Exercise prompt: Give again, unaltered, the line with "door: (114, 155) -> (193, 140), swing flipped" and all lines that follow it in the listing below, minus any pictures.

Material supplied:
BEGIN

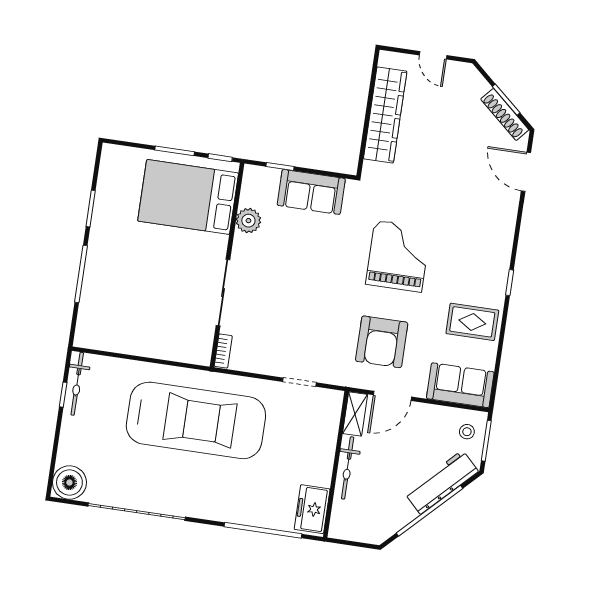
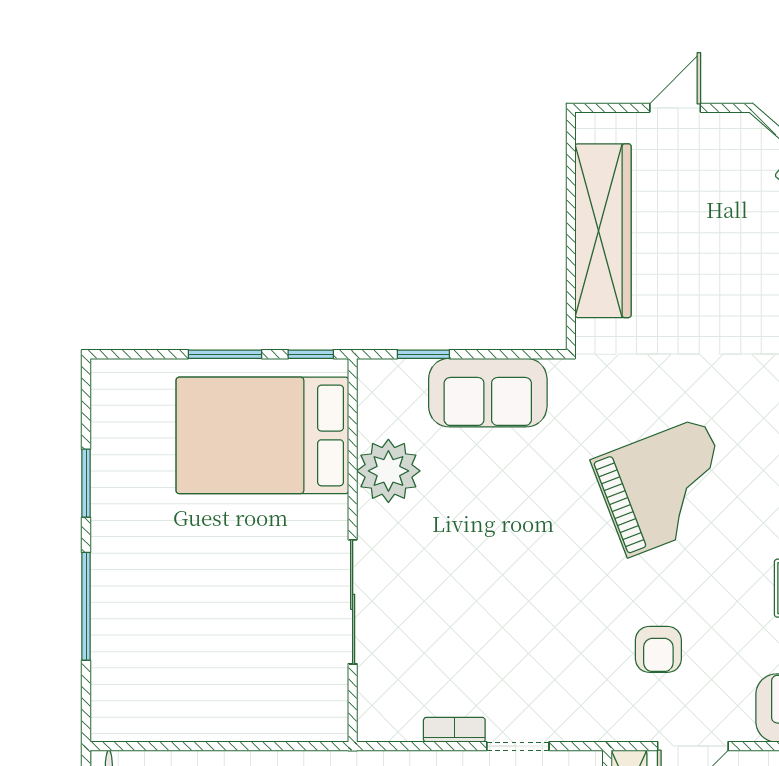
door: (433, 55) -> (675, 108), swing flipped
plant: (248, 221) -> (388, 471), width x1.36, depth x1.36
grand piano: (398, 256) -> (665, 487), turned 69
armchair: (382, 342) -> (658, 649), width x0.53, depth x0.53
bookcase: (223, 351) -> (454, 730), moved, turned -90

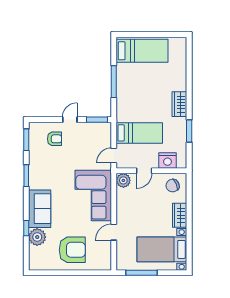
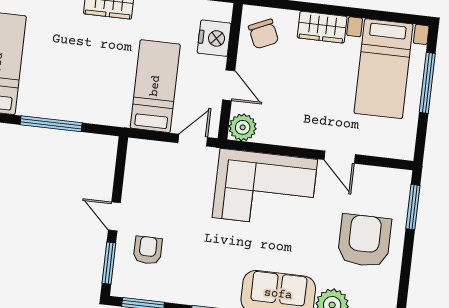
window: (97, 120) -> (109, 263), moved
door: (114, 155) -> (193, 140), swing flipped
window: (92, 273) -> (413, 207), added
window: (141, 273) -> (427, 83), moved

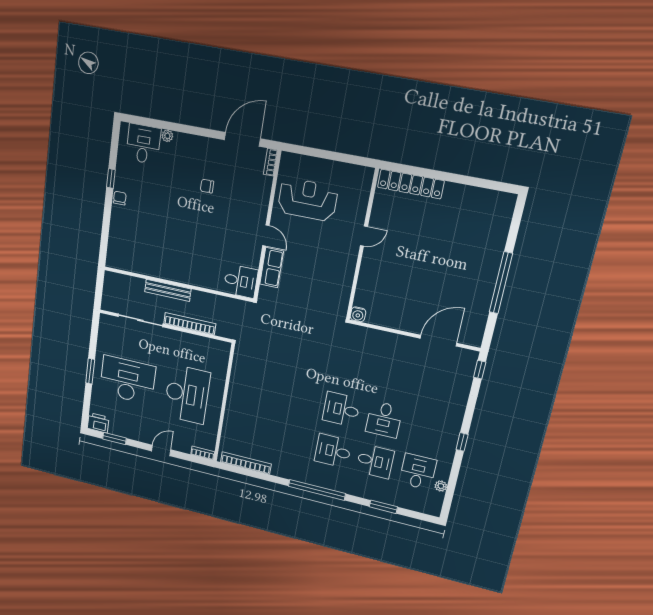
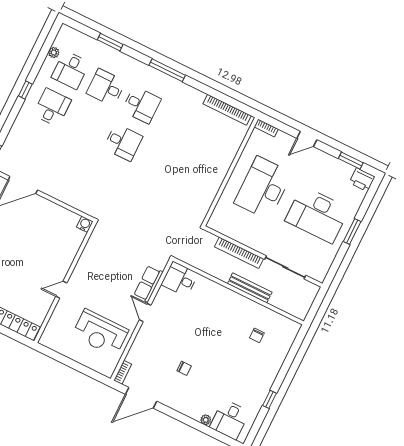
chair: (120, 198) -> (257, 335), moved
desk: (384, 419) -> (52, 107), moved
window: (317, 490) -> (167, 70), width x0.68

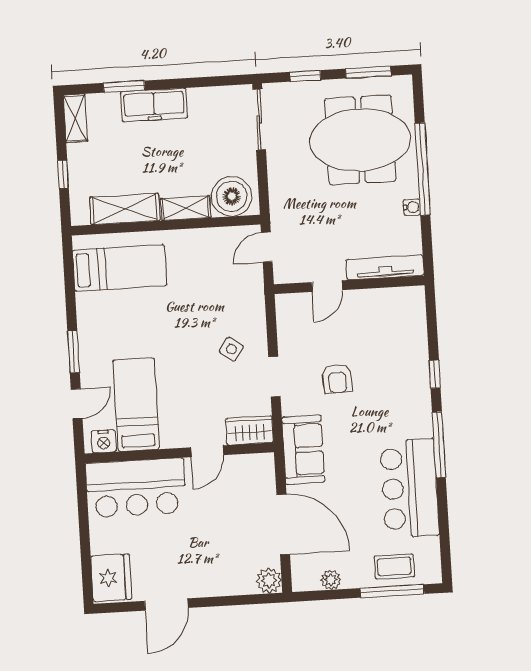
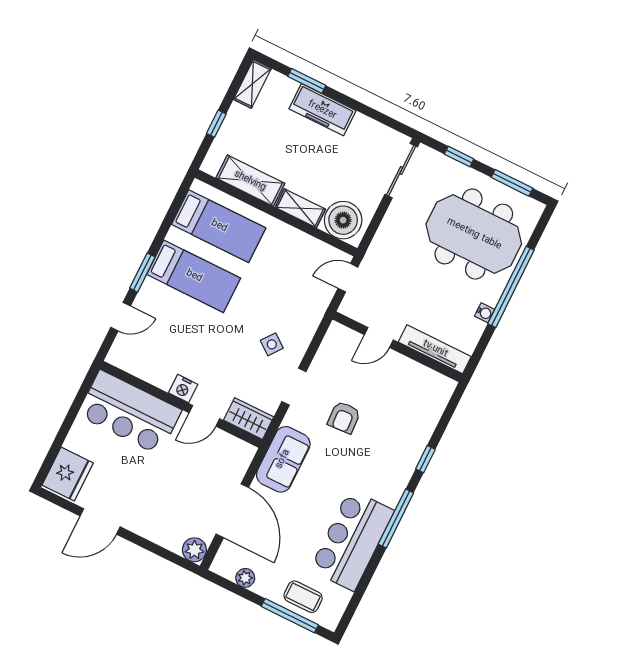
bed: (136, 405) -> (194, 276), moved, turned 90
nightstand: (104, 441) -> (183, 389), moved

END

Output:
door: (114, 155) -> (193, 140), swing flipped
window: (92, 273) -> (413, 207), added
window: (141, 273) -> (427, 83), moved

chair: (120, 198) -> (257, 335), moved
desk: (384, 419) -> (52, 107), moved
window: (317, 490) -> (167, 70), width x0.68

bed: (136, 405) -> (194, 276), moved, turned 90
nightstand: (104, 441) -> (183, 389), moved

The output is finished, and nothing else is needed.